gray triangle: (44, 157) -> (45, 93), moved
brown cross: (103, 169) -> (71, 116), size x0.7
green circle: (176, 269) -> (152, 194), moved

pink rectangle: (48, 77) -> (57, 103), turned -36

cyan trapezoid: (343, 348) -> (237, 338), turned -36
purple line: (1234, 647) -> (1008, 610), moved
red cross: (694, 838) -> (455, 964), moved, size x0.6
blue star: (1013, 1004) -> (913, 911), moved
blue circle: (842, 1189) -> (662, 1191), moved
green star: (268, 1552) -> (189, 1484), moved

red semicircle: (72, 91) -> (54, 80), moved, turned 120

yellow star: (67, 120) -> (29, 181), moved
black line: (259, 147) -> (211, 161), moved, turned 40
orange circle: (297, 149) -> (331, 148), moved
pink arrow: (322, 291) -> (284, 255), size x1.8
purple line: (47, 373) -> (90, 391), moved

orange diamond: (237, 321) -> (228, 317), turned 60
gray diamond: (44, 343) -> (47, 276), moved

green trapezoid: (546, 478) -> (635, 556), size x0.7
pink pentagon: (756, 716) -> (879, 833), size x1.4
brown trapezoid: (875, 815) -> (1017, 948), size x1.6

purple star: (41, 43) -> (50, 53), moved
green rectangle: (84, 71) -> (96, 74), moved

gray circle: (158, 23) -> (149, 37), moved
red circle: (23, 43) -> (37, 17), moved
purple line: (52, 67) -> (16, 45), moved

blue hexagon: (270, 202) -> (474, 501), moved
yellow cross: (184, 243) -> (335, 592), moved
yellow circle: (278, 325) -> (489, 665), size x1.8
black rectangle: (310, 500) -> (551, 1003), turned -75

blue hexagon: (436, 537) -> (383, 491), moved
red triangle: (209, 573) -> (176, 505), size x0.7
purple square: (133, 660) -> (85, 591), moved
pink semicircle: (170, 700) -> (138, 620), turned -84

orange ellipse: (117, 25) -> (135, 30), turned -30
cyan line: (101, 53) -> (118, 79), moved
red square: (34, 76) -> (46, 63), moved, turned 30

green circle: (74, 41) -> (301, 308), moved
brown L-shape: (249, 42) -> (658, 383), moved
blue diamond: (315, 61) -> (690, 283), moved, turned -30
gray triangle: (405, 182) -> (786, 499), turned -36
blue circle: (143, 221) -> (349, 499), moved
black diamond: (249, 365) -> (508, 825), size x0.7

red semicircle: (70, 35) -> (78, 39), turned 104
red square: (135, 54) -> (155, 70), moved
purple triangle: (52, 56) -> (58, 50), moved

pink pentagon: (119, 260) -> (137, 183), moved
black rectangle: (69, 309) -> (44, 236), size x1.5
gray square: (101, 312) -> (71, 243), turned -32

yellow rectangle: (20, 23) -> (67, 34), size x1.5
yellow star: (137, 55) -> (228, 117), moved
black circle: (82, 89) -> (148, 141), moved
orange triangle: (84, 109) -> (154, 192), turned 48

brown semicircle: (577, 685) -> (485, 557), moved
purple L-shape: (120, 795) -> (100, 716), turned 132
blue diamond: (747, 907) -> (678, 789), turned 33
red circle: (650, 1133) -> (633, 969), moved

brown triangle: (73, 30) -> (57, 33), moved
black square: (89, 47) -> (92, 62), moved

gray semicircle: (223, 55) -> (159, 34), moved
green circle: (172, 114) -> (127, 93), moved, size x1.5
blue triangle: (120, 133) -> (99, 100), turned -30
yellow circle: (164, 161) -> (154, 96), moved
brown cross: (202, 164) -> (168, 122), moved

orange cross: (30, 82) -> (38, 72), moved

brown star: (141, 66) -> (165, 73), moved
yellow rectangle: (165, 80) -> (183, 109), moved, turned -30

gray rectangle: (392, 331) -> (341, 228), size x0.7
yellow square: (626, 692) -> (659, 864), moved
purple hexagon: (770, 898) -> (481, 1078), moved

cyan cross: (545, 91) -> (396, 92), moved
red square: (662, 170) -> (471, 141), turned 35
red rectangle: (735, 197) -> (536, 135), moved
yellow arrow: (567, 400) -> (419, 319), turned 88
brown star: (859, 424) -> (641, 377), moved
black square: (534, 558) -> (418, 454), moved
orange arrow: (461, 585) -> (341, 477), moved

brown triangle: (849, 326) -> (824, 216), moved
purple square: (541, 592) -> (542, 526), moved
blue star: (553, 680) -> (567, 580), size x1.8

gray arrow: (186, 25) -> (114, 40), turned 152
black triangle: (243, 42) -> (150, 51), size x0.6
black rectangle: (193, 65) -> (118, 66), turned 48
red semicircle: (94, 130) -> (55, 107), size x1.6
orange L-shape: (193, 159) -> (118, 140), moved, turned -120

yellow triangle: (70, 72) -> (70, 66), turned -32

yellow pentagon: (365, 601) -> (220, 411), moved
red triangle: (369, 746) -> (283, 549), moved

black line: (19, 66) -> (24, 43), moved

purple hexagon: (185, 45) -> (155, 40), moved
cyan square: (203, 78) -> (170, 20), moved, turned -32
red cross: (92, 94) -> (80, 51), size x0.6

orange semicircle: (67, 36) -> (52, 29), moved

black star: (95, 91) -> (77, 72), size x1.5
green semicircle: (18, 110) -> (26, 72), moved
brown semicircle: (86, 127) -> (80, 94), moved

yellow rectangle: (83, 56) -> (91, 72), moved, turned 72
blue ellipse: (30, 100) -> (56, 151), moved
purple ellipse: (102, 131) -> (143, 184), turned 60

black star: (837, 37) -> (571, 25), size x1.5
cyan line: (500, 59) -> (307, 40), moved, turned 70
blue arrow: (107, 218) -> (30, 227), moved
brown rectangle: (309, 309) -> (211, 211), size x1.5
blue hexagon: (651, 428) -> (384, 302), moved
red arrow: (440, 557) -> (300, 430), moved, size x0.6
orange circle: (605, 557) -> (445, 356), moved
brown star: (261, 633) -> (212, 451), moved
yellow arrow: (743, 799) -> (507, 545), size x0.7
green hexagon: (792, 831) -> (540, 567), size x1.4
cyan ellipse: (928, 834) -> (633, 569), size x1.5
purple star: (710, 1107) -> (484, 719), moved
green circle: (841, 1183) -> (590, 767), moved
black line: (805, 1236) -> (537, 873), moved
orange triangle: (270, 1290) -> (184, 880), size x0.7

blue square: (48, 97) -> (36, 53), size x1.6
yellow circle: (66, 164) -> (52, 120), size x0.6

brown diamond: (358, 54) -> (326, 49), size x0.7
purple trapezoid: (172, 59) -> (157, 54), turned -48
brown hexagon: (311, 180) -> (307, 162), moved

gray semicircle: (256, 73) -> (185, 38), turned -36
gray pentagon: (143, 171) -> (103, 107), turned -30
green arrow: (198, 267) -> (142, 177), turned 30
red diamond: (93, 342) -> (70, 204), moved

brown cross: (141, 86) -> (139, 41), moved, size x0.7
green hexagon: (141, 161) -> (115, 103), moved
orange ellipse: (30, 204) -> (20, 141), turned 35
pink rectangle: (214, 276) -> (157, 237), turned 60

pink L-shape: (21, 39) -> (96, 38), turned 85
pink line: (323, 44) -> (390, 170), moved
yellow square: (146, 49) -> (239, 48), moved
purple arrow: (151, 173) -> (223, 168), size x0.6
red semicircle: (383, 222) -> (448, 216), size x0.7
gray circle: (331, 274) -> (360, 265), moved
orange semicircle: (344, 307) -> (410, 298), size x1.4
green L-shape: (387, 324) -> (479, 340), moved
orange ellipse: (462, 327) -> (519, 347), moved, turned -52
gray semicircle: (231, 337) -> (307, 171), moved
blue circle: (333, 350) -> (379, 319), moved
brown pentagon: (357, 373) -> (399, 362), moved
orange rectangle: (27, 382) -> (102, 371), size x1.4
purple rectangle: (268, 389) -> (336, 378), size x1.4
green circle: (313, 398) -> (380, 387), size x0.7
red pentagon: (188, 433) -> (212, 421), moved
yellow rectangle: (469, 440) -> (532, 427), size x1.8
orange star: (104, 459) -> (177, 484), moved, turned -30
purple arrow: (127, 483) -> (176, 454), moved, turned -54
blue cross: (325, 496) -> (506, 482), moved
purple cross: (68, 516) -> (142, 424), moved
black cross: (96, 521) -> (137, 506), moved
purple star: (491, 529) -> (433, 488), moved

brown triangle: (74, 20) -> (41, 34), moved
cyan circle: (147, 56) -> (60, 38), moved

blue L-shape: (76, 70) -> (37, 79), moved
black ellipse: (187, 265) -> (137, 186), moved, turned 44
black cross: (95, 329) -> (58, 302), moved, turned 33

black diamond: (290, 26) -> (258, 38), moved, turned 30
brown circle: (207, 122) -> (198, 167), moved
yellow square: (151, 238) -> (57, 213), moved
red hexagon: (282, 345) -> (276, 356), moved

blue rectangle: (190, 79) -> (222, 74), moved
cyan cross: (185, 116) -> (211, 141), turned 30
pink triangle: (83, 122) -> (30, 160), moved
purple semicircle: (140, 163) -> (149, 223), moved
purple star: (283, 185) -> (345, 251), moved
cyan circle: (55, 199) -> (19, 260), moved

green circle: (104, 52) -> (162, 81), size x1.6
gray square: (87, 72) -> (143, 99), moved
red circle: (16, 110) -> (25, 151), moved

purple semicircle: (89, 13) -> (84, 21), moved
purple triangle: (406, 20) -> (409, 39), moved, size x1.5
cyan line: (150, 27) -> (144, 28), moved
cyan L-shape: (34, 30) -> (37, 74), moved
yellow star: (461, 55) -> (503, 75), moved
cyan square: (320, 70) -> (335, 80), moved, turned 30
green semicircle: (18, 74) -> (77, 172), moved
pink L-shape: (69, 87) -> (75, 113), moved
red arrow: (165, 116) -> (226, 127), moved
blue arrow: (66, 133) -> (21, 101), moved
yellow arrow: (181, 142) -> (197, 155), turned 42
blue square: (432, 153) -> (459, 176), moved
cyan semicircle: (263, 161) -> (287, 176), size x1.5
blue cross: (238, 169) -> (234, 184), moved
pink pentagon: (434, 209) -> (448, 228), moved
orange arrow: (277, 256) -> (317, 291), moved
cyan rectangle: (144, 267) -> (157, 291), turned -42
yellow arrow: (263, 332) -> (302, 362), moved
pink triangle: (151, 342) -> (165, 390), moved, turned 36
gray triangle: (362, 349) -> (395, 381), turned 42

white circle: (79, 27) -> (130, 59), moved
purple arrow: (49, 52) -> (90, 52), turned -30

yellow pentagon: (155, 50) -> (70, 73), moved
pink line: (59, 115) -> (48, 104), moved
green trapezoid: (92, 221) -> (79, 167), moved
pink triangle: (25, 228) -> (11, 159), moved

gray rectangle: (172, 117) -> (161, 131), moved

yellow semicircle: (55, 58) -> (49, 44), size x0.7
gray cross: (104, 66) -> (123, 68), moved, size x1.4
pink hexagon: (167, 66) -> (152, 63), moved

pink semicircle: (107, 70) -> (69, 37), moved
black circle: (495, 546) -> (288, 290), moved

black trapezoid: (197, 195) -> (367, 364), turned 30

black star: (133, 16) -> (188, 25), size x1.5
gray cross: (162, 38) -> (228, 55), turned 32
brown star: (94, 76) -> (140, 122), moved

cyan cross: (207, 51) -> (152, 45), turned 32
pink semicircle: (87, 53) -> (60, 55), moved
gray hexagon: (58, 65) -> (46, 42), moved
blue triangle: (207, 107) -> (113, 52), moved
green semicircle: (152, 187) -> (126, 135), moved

=======

What this exercise asks for is every line of the data above with the word "pentagon".

pink pentagon: (756, 716) -> (879, 833), size x1.4
pink pentagon: (119, 260) -> (137, 183), moved
yellow pentagon: (365, 601) -> (220, 411), moved
gray pentagon: (143, 171) -> (103, 107), turned -30
brown pentagon: (357, 373) -> (399, 362), moved
red pentagon: (188, 433) -> (212, 421), moved
pink pentagon: (434, 209) -> (448, 228), moved
yellow pentagon: (155, 50) -> (70, 73), moved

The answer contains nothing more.